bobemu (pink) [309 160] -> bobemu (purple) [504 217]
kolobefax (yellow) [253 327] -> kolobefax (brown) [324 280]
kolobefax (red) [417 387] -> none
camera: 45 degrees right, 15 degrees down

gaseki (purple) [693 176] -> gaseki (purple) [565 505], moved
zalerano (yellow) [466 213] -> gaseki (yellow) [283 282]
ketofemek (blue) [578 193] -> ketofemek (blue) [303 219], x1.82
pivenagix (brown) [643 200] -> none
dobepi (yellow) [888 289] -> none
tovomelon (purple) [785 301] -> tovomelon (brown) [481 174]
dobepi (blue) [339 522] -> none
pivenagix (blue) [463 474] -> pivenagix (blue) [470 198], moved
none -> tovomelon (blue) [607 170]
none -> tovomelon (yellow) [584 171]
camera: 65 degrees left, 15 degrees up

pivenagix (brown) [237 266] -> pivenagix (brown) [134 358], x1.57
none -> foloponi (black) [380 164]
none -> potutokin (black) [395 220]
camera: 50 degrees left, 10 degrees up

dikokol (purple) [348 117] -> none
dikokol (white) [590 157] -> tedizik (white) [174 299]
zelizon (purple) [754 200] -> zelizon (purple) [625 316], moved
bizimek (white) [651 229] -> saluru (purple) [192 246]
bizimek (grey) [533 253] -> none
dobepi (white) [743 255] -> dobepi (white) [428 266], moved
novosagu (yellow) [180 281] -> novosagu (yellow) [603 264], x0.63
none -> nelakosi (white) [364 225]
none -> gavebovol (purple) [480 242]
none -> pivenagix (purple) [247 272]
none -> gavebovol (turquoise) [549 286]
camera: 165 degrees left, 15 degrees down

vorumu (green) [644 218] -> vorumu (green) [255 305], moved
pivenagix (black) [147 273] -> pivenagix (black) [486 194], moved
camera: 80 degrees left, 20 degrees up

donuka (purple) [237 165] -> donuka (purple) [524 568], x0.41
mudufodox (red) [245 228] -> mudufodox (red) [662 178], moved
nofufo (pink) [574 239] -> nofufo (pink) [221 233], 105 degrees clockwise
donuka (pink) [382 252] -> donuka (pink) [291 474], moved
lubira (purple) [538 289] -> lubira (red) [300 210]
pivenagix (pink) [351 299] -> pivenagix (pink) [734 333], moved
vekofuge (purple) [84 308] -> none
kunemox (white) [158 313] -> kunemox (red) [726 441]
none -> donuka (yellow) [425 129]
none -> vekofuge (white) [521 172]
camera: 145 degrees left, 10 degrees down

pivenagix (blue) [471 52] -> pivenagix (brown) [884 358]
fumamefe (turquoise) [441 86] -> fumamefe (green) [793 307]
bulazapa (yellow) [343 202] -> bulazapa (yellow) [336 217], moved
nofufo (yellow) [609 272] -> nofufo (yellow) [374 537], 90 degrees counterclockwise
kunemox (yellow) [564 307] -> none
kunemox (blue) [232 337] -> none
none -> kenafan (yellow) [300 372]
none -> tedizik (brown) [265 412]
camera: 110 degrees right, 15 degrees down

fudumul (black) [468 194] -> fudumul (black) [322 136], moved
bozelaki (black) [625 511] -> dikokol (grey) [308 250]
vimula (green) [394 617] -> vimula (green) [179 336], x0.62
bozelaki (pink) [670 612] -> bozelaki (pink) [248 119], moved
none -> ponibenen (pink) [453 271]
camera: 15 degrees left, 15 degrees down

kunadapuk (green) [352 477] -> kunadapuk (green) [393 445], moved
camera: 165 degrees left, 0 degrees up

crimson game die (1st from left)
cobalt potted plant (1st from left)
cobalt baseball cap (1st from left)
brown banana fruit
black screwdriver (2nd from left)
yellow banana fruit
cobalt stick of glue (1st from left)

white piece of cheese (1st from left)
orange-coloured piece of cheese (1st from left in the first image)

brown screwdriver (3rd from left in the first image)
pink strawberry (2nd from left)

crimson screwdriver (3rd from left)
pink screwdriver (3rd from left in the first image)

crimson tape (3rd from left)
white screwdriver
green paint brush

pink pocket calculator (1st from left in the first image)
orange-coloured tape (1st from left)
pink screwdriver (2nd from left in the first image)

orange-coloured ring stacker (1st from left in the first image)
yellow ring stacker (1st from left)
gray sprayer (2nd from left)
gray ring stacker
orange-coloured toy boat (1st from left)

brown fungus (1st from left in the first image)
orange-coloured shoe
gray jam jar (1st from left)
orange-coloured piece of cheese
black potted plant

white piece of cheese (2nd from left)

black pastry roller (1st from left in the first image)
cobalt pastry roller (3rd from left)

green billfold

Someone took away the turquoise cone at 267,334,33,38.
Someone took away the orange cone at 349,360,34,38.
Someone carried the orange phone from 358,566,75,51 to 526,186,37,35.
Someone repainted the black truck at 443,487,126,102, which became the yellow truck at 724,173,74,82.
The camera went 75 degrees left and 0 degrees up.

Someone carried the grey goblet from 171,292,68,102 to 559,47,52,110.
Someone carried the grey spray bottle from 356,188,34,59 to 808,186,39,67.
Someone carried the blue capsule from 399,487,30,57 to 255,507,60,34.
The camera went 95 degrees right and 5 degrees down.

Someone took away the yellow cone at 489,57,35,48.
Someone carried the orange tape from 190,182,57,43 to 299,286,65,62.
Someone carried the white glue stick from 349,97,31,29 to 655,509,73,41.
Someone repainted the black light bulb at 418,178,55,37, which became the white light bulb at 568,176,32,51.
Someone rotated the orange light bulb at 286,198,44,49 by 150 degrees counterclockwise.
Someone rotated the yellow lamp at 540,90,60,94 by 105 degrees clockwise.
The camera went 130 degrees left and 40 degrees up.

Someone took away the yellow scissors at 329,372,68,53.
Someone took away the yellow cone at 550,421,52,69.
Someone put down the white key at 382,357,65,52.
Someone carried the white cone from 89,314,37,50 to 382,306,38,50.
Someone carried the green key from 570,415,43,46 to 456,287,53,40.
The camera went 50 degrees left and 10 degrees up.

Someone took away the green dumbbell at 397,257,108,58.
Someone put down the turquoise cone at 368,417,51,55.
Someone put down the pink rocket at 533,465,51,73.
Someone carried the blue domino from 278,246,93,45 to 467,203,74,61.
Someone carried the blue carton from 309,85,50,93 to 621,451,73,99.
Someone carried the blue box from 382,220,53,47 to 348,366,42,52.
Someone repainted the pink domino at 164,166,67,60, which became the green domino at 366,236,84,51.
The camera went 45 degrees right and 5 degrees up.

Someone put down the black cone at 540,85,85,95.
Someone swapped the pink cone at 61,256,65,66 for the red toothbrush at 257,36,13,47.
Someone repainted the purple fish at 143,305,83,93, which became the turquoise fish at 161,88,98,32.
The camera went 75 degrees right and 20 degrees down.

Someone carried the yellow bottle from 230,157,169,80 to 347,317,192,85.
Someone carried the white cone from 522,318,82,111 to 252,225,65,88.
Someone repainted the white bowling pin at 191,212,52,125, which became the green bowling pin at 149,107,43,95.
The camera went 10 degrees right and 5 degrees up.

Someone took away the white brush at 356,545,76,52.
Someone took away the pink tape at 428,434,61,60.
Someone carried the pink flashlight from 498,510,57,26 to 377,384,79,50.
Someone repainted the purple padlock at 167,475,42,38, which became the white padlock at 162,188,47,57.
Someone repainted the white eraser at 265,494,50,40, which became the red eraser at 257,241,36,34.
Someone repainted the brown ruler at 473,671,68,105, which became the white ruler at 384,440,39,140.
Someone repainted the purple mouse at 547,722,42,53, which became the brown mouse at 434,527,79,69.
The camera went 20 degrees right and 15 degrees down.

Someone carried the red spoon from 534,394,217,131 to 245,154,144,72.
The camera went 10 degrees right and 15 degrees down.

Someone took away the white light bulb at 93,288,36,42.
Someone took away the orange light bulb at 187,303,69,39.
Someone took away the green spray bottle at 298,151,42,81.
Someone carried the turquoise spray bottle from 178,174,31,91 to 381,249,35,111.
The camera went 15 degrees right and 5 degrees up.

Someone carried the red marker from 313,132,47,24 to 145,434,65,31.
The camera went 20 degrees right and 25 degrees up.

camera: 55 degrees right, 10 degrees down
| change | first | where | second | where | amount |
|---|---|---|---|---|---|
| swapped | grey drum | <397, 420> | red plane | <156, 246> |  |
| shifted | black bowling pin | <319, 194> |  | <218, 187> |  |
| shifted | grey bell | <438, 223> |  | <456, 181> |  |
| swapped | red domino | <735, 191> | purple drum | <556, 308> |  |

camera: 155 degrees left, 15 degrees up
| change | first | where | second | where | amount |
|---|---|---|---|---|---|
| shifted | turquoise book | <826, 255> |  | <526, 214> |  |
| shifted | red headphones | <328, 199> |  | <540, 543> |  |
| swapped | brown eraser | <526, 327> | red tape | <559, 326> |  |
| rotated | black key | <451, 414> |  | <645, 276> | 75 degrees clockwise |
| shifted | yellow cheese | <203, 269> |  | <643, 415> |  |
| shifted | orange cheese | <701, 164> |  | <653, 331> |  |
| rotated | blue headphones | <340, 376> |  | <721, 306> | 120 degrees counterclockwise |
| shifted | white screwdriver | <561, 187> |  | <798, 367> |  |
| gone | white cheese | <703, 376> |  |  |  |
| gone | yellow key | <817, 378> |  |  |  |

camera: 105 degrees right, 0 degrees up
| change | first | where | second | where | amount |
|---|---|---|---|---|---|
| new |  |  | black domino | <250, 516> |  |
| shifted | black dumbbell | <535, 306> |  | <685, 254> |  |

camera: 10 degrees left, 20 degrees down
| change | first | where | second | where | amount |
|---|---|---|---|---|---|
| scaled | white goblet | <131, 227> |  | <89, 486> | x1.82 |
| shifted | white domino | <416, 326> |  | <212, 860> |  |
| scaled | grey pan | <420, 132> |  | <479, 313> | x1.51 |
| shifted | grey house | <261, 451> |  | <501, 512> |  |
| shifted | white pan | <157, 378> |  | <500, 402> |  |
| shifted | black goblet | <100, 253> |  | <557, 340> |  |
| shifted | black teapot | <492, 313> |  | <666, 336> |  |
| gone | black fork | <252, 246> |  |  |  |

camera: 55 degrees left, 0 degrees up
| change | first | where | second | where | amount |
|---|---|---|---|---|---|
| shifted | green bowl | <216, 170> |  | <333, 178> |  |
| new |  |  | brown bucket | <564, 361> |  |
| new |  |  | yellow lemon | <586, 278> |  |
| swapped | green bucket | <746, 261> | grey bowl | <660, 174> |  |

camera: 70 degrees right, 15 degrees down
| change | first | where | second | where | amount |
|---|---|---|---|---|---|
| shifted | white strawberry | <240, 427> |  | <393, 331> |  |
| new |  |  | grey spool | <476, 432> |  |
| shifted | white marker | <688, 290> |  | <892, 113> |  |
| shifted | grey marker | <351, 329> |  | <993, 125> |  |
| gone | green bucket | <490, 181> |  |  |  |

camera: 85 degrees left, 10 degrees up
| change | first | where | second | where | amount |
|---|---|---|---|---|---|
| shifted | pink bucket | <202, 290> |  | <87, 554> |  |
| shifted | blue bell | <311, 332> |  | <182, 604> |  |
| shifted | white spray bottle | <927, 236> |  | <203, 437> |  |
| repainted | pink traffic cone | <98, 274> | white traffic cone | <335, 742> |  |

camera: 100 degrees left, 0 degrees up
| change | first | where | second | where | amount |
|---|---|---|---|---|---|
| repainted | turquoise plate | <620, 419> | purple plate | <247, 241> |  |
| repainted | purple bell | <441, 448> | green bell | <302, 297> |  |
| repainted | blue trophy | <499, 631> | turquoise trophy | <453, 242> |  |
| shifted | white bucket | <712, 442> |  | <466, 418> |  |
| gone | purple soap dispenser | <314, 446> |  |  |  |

───

Set down exactly the lines from the start of the records to the line with "zelizon (purple) [754". Include that line, and add nothing more.

# TASK SOLUTION
bobemu (pink) [309 160] -> bobemu (purple) [504 217]
kolobefax (yellow) [253 327] -> kolobefax (brown) [324 280]
kolobefax (red) [417 387] -> none
camera: 45 degrees right, 15 degrees down

gaseki (purple) [693 176] -> gaseki (purple) [565 505], moved
zalerano (yellow) [466 213] -> gaseki (yellow) [283 282]
ketofemek (blue) [578 193] -> ketofemek (blue) [303 219], x1.82
pivenagix (brown) [643 200] -> none
dobepi (yellow) [888 289] -> none
tovomelon (purple) [785 301] -> tovomelon (brown) [481 174]
dobepi (blue) [339 522] -> none
pivenagix (blue) [463 474] -> pivenagix (blue) [470 198], moved
none -> tovomelon (blue) [607 170]
none -> tovomelon (yellow) [584 171]
camera: 65 degrees left, 15 degrees up

pivenagix (brown) [237 266] -> pivenagix (brown) [134 358], x1.57
none -> foloponi (black) [380 164]
none -> potutokin (black) [395 220]
camera: 50 degrees left, 10 degrees up

dikokol (purple) [348 117] -> none
dikokol (white) [590 157] -> tedizik (white) [174 299]
zelizon (purple) [754 200] -> zelizon (purple) [625 316], moved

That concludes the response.